■ **DESCRIPTION OF THE TASK**
What you return should match the data below exactly, with no pictures in it.

■ **MATERIAL FOR THE TASK**
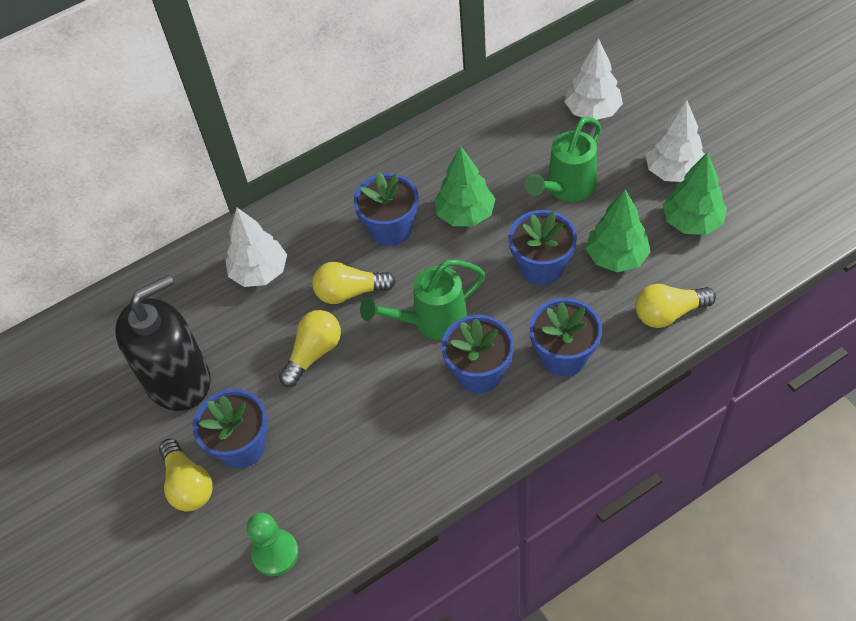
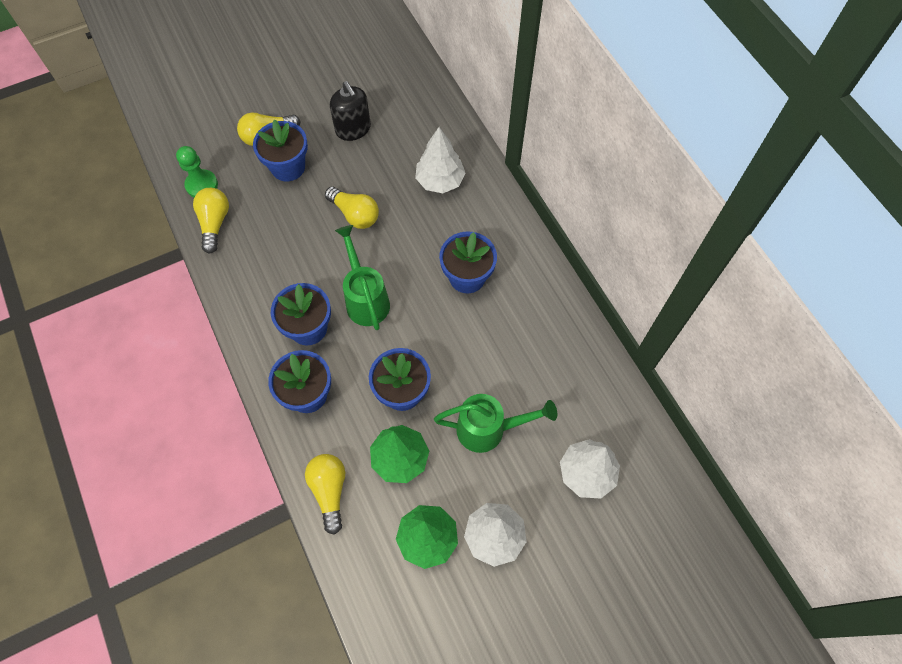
camera: 90 degrees right, 10 degrees up
(178, 380) = (353, 129): black soap dispenser -> black soap dispenser, size x0.63
(350, 292) = (407, 242): yellow light bulb -> yellow light bulb (215, 223)
(465, 214) = (472, 337): green tree -> none
(566, 188) = (488, 429): green watering can -> green watering can turned 135 degrees clockwise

■ **PROBLEM SOLUTION**
camera: 90 degrees right, 10 degrees up
(178, 380) = (353, 129): black soap dispenser -> black soap dispenser, size x0.63
(350, 292) = (407, 242): yellow light bulb -> yellow light bulb (215, 223)
(465, 214) = (472, 337): green tree -> none
(566, 188) = (488, 429): green watering can -> green watering can turned 135 degrees clockwise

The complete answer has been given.